[Saved data entries]
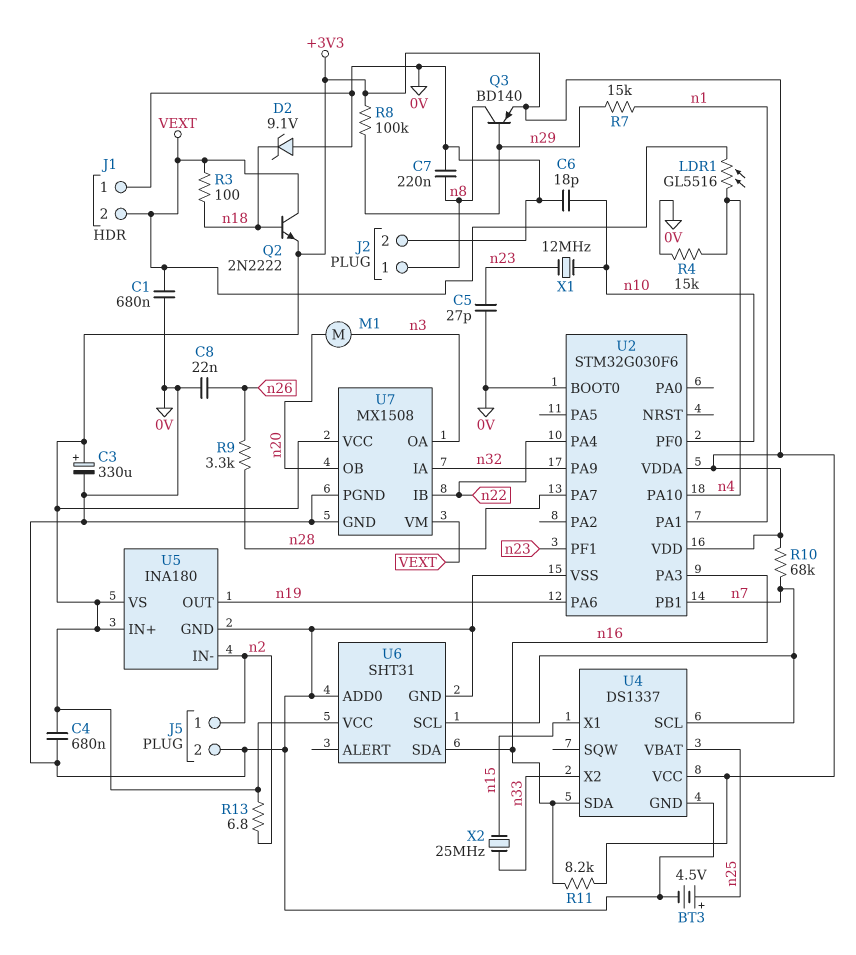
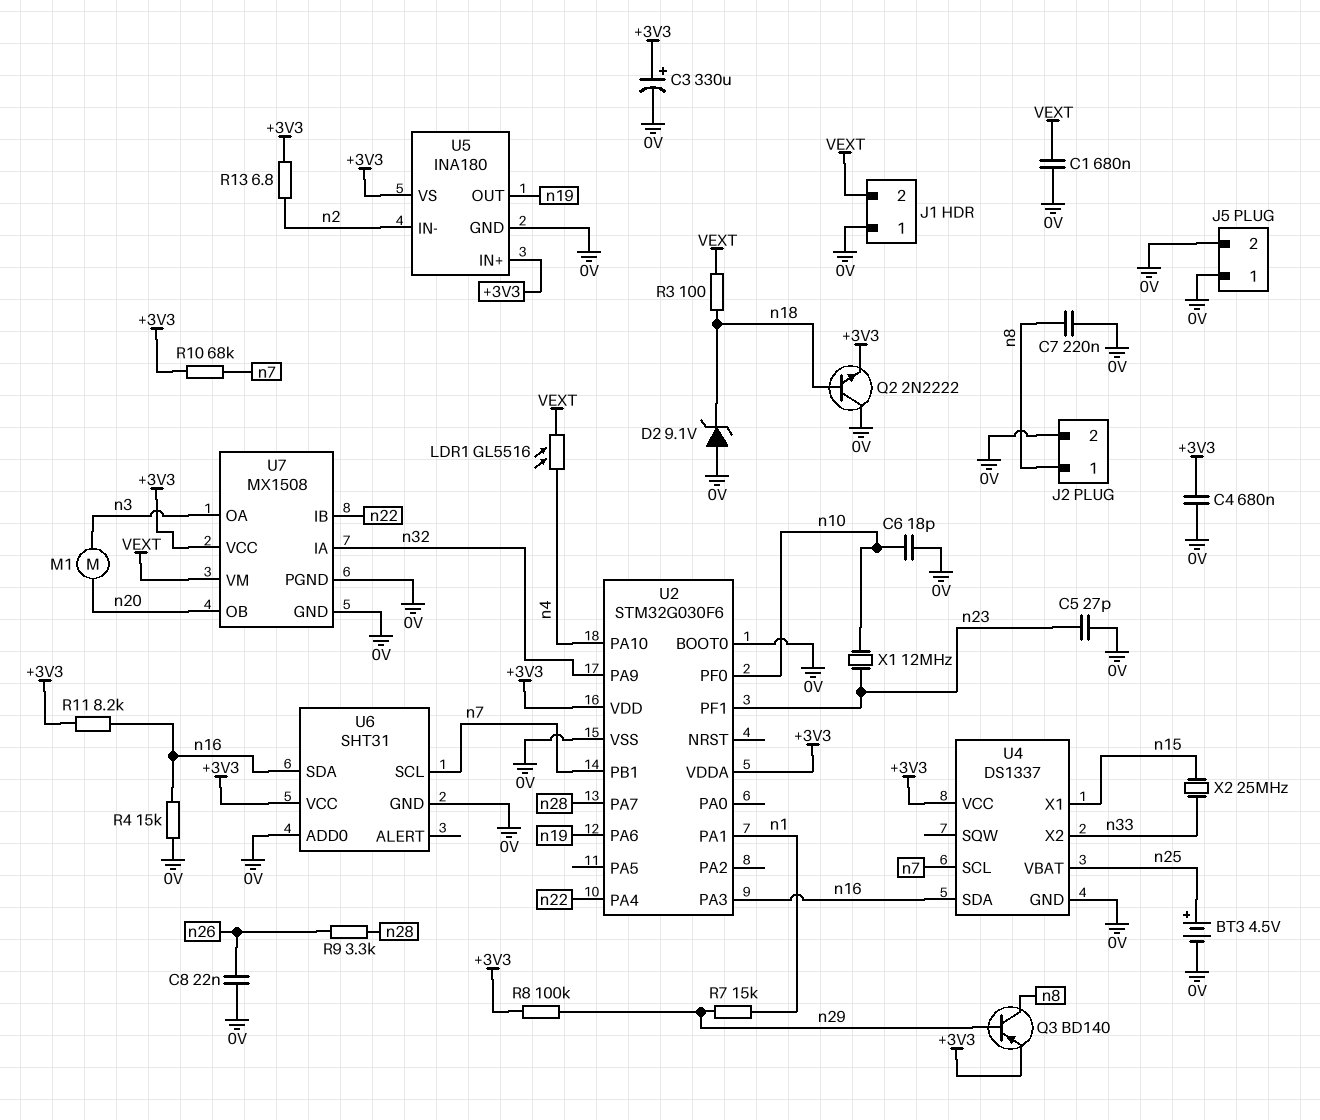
J5 pin 1: n2 -> 0V
Q2: NPN 2N2222 (B n18, C VEXT, E +3V3) -> NPN 2N2222 (B n18, C 0V, E +3V3)
R4: 15k (0V, n4) -> 15k (0V, n16)

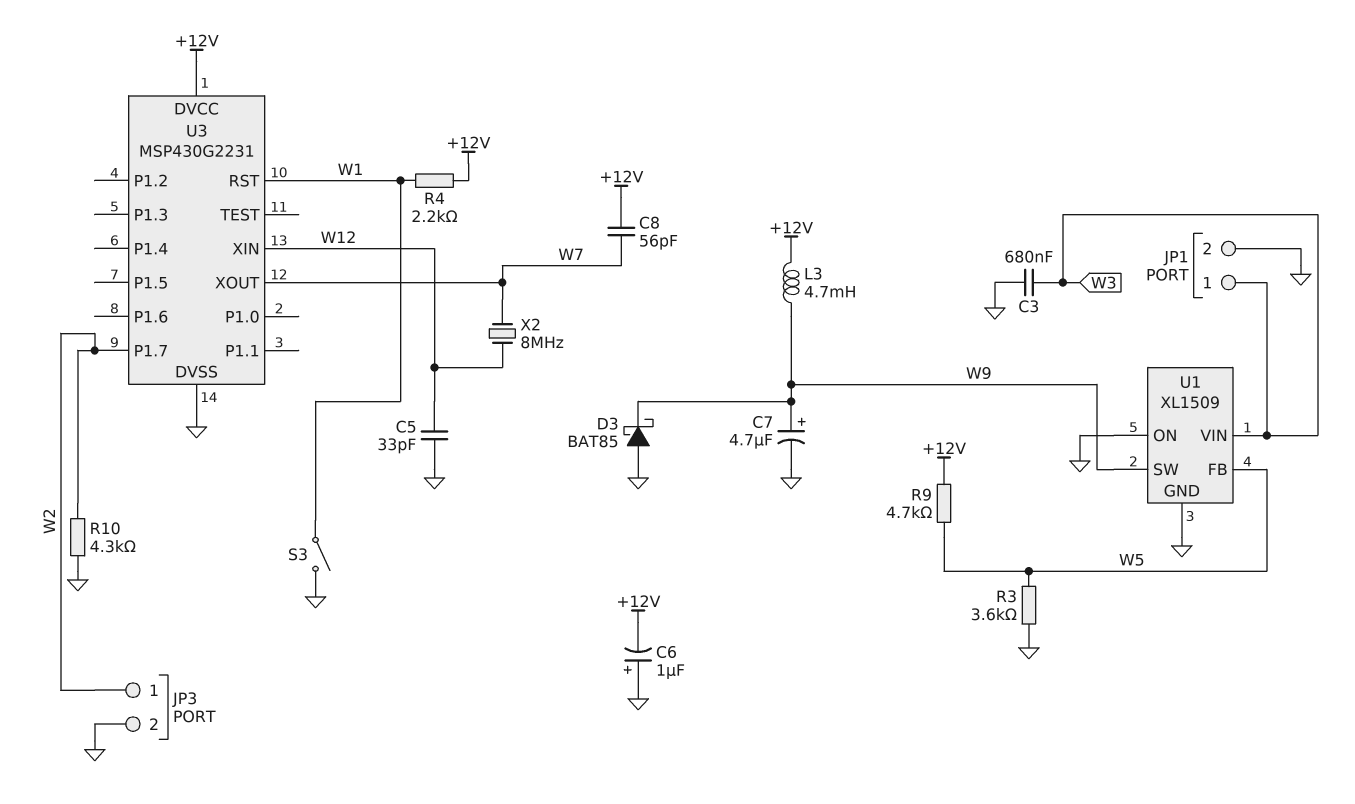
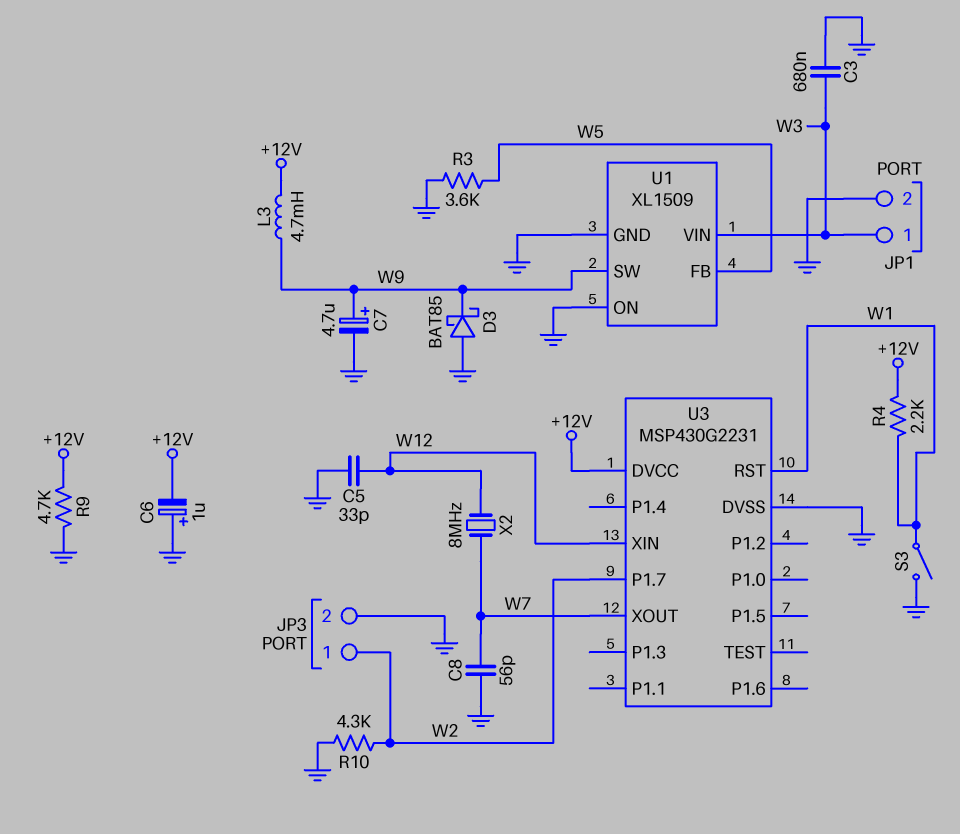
C8: 56pF (+12V, W7) -> 56pF (GND, W7)
R9: 4.7k (+12V, W5) -> 4.7k (+12V, GND)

[Exercise objective] In the records above, transcribe exactly the lines from the one containing "Q2: NPN 2N2222" through the last line, both included, and skip the pictures.

[Result of the task]
Q2: NPN 2N2222 (B n18, C VEXT, E +3V3) -> NPN 2N2222 (B n18, C 0V, E +3V3)
R4: 15k (0V, n4) -> 15k (0V, n16)

C8: 56pF (+12V, W7) -> 56pF (GND, W7)
R9: 4.7k (+12V, W5) -> 4.7k (+12V, GND)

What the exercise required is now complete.